### Task goal
Pictures are to be left out. Return exactly the lines below from the one with "camera: 45 degrees left, 0 degrees up" up to and including the one with "brown car [431,442,521,499]".

Records from a dataset
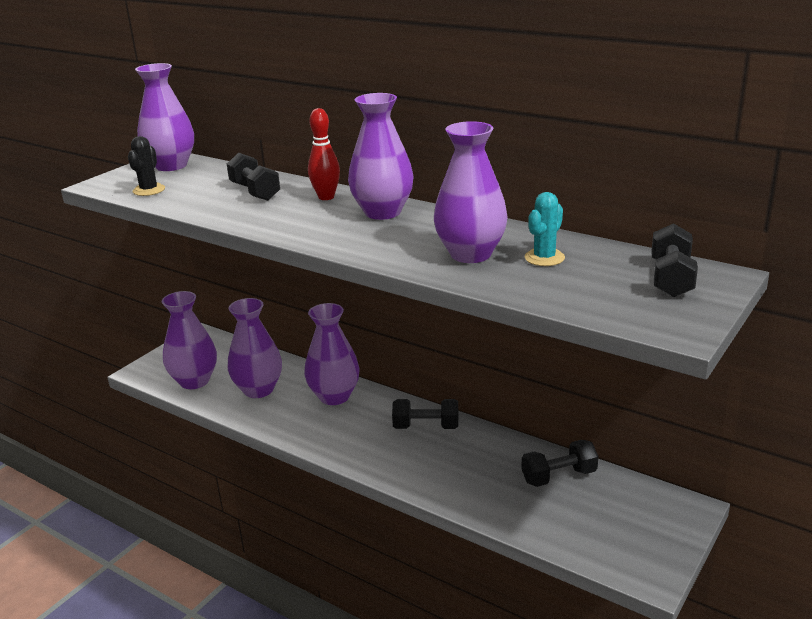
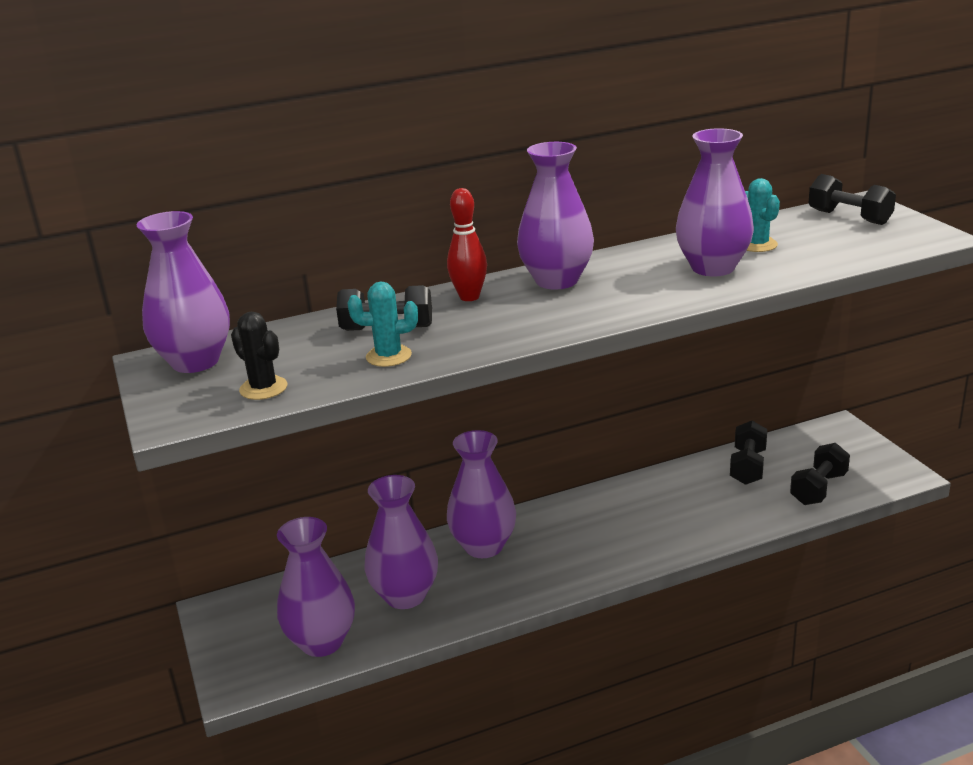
camera: 55 degrees left, 0 degrees up
black dumbbell [392,399,458,429] -> black dumbbell moved to [790,443,850,505]
none -> turquoise cactus [348,282,418,367]

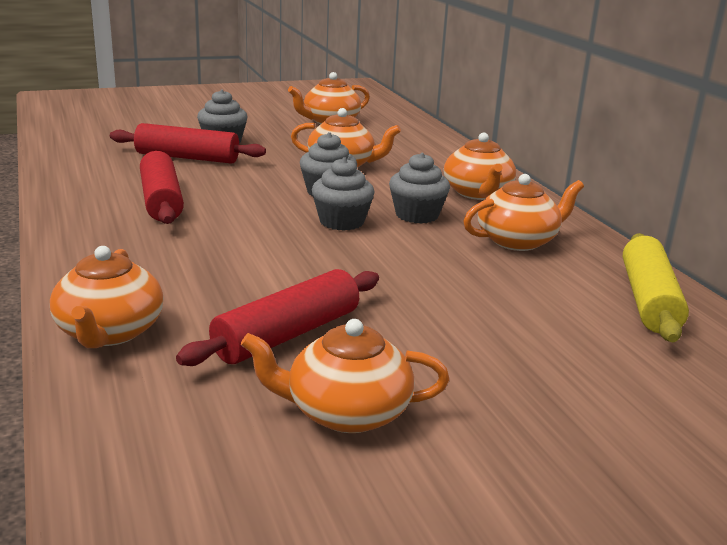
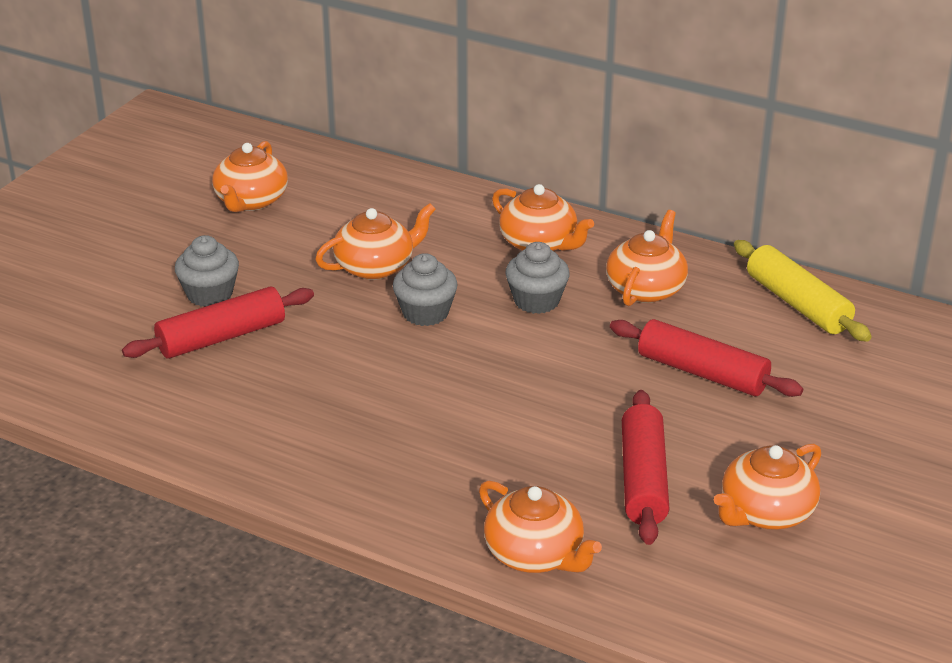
camera: 40 degrees left, 10 degrees up
red rolling pin [140,151,184,224] -> red rolling pin moved to [610,319,803,397]
grey cupcake [312,157,374,231] -> none

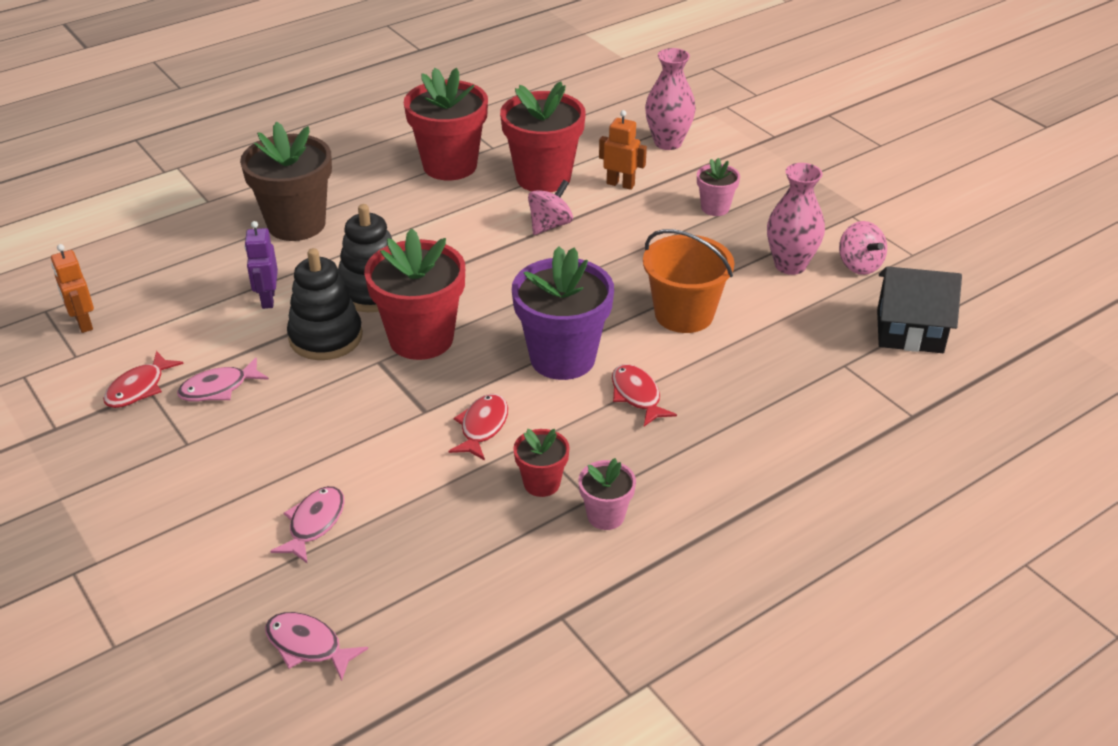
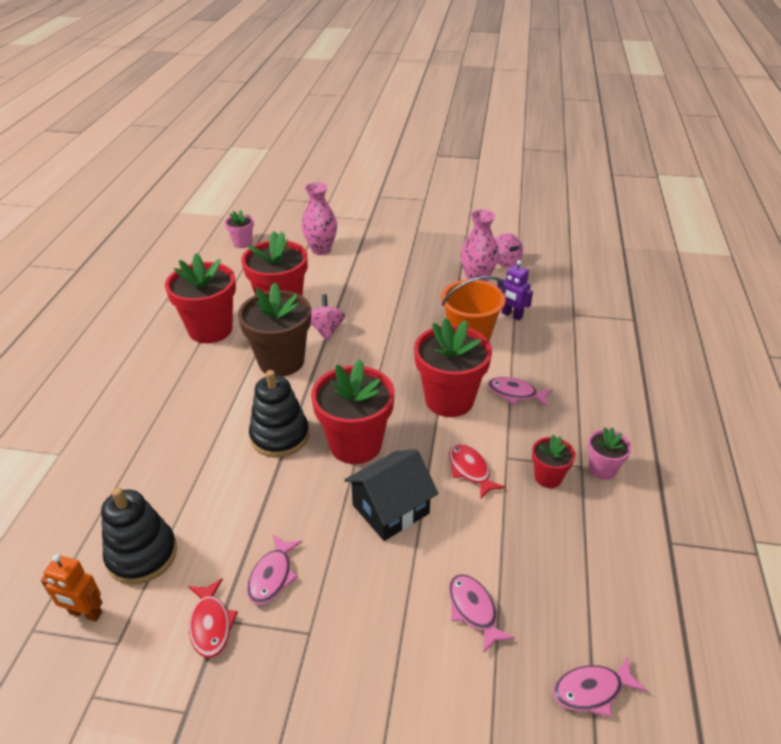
camera: 45 degrees left, 0 degrees up
brown flower pot [240,122,332,241] -> brown flower pot moved to [238,282,311,376]
purple robot [244,221,278,309] -> purple robot moved to [497,260,533,321]
black stacking toy [287,248,363,360] -> black stacking toy moved to [101,488,177,585]
purple flower pot [512,246,614,380] -> red flower pot [414,318,492,417]
orange robot [599,110,647,190] -> none
red fish [612,364,677,426] -> pink fish [488,377,553,407]
pink flower pot [697,158,740,216] -> pink flower pot moved to [225,210,254,248]
pink spinning top [839,221,887,275] -> pink spinning top turned 45 degrees clockwise [495,233,523,268]
black house [877,266,962,353] -> black house moved to [344,449,439,541]

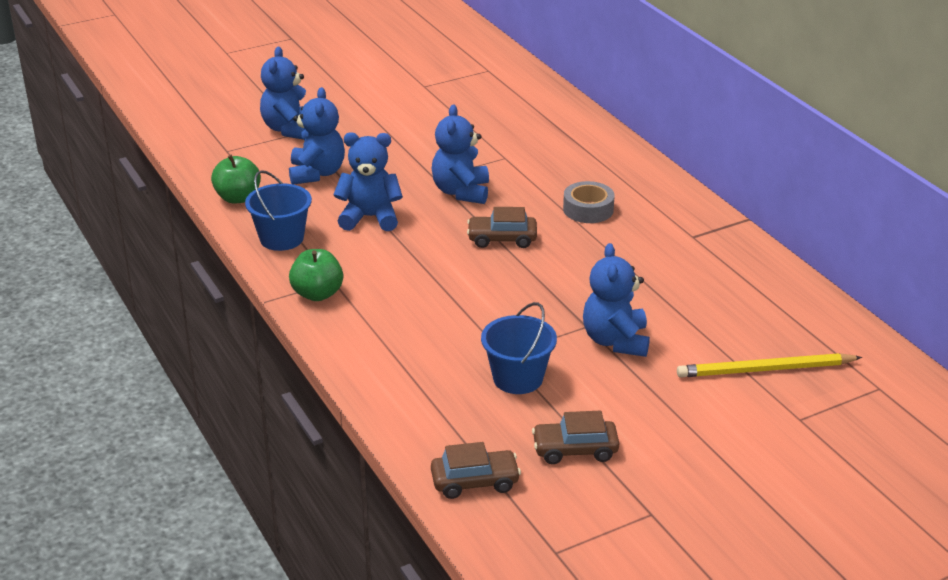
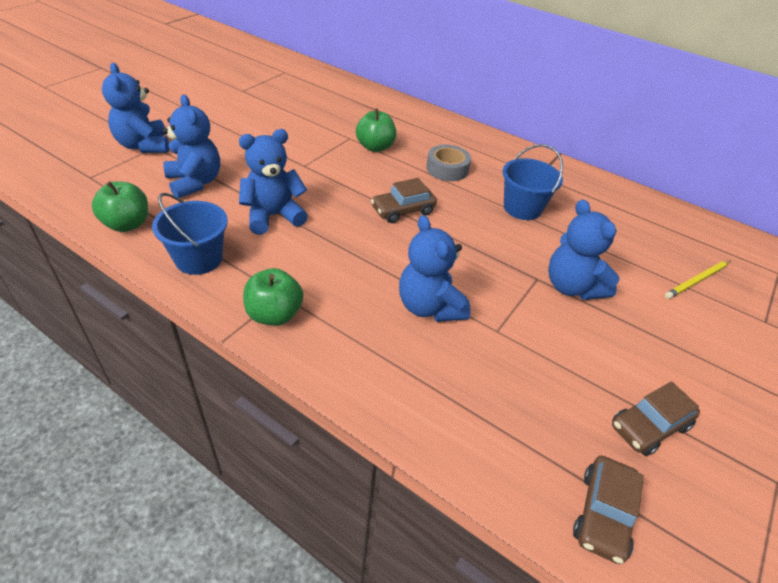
camera: 30 degrees left, 10 degrees up
brown car [431,442,521,499] -> brown car turned 150 degrees clockwise [573,456,644,564]
blue teddy bear [432,105,489,204] -> blue teddy bear moved to [399,215,471,322]
blue bucket [481,302,557,394] -> blue bucket moved to [502,144,563,220]
yellow pencil [677,353,862,378] -> yellow pencil [665,260,731,299], size x0.65
none -> green apple [356,108,396,152]

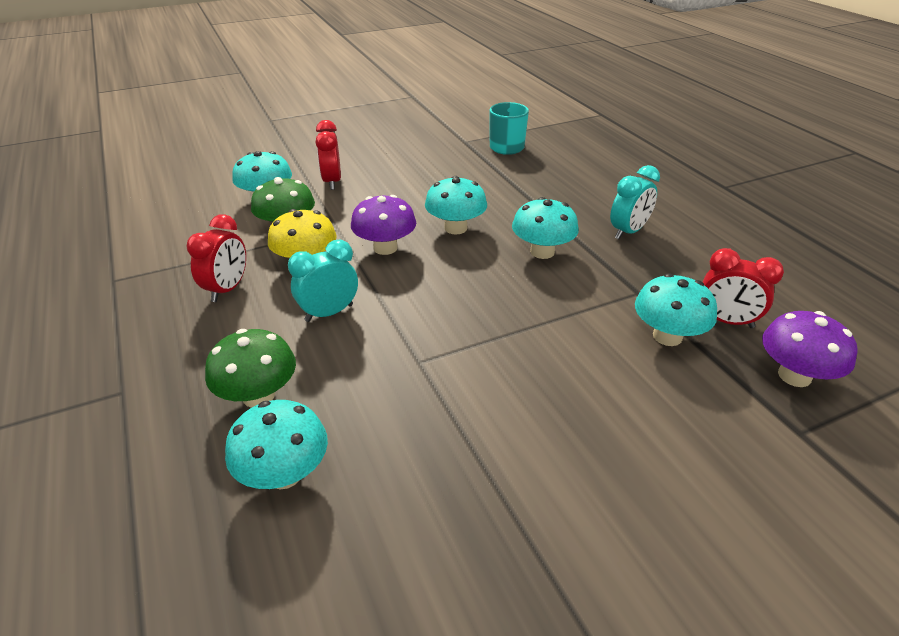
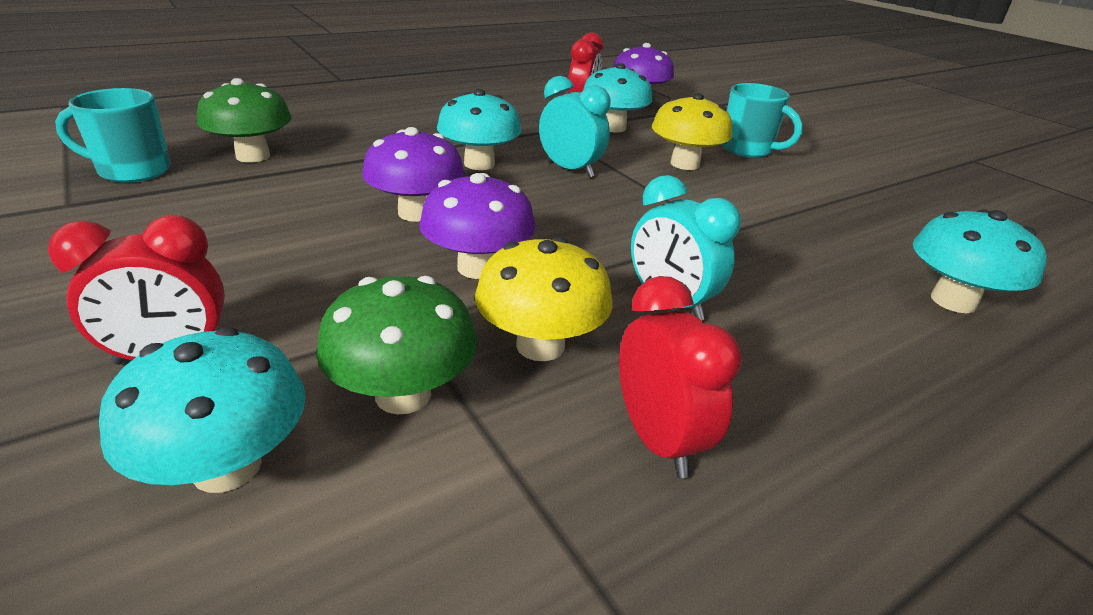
camera: 100 degrees left, 5 degrees down
red clock [186,214,246,302] -> red clock turned 60 degrees clockwise [619,276,742,478]
green mushroom [205,329,296,408] -> green mushroom moved to [197,78,292,162]
turquoise mushroom [425,176,487,235] -> purple mushroom [362,127,465,222]
turquoise clock [610,165,660,239] -> turquoise clock moved to [539,76,611,178]
none -> yellow mushroom [652,93,732,170]
none -> turquoise mug [722,83,803,158]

### Task output
camera: 45 degrees left, 0 degrees up
brown flower pot [240,122,332,241] -> brown flower pot moved to [238,282,311,376]
purple robot [244,221,278,309] -> purple robot moved to [497,260,533,321]
black stacking toy [287,248,363,360] -> black stacking toy moved to [101,488,177,585]
purple flower pot [512,246,614,380] -> red flower pot [414,318,492,417]
orange robot [599,110,647,190] -> none
red fish [612,364,677,426] -> pink fish [488,377,553,407]
pink flower pot [697,158,740,216] -> pink flower pot moved to [225,210,254,248]
pink spinning top [839,221,887,275] -> pink spinning top turned 45 degrees clockwise [495,233,523,268]
black house [877,266,962,353] -> black house moved to [344,449,439,541]

camera: 30 degrees left, 10 degrees up
brown car [431,442,521,499] -> brown car turned 150 degrees clockwise [573,456,644,564]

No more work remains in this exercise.